• **WHAT IS BEING ASKED**
Each record below is to be copied exactly; the pictures are to be omitted.
━━━ SUPPLIED MATERIAL ━━━
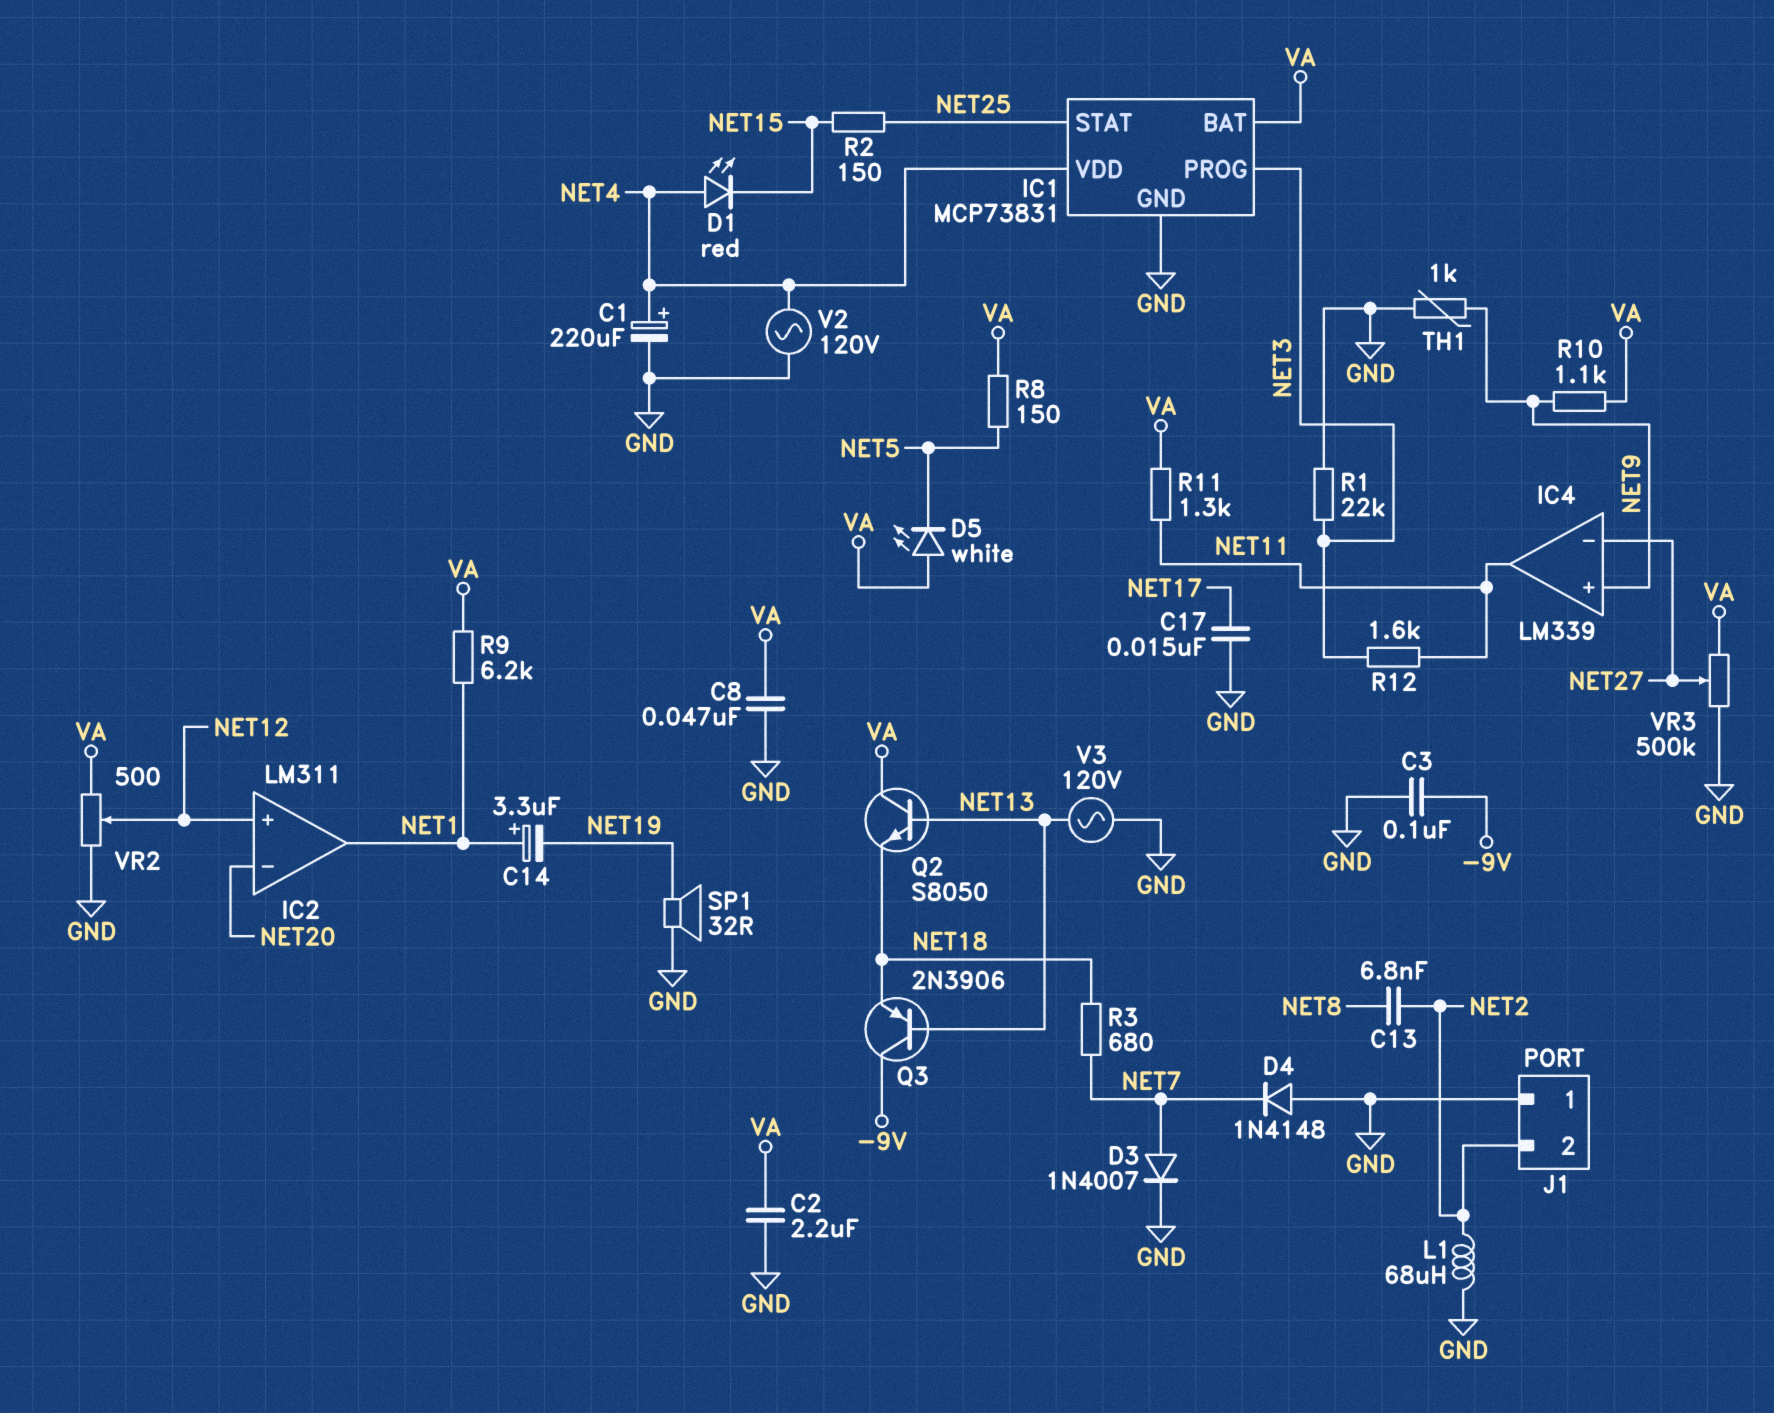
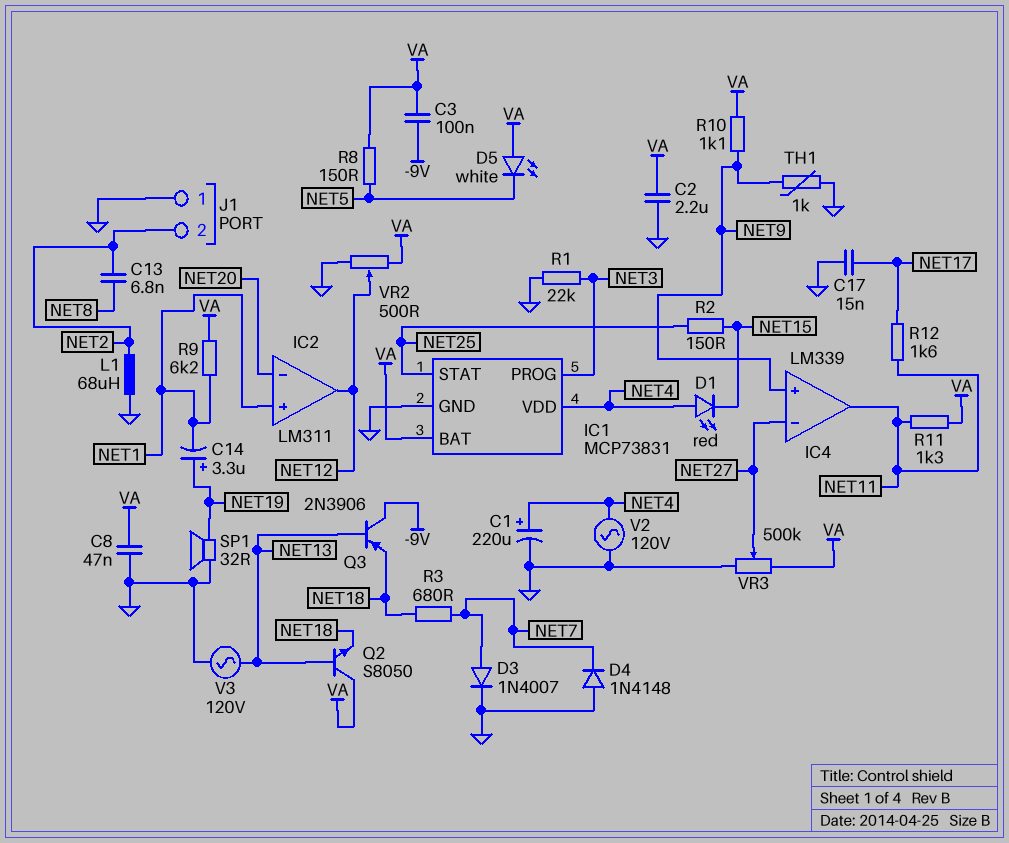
C3: 100nF (-9V, GND) -> 100nF (-9V, VA)
C14: 3.3uF (plus NET1, minus NET19) -> 3.3uF (plus NET19, minus NET1)
IC2 pin in+: NET12 -> NET1
IC2 pin out: NET1 -> NET12
R12: 1.6k (NET3, NET11) -> 1.6k (NET11, NET17)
━━━
• **EXERCISE OUTPUT**
C3: 100nF (-9V, GND) -> 100nF (-9V, VA)
C14: 3.3uF (plus NET1, minus NET19) -> 3.3uF (plus NET19, minus NET1)
IC2 pin in+: NET12 -> NET1
IC2 pin out: NET1 -> NET12
R12: 1.6k (NET3, NET11) -> 1.6k (NET11, NET17)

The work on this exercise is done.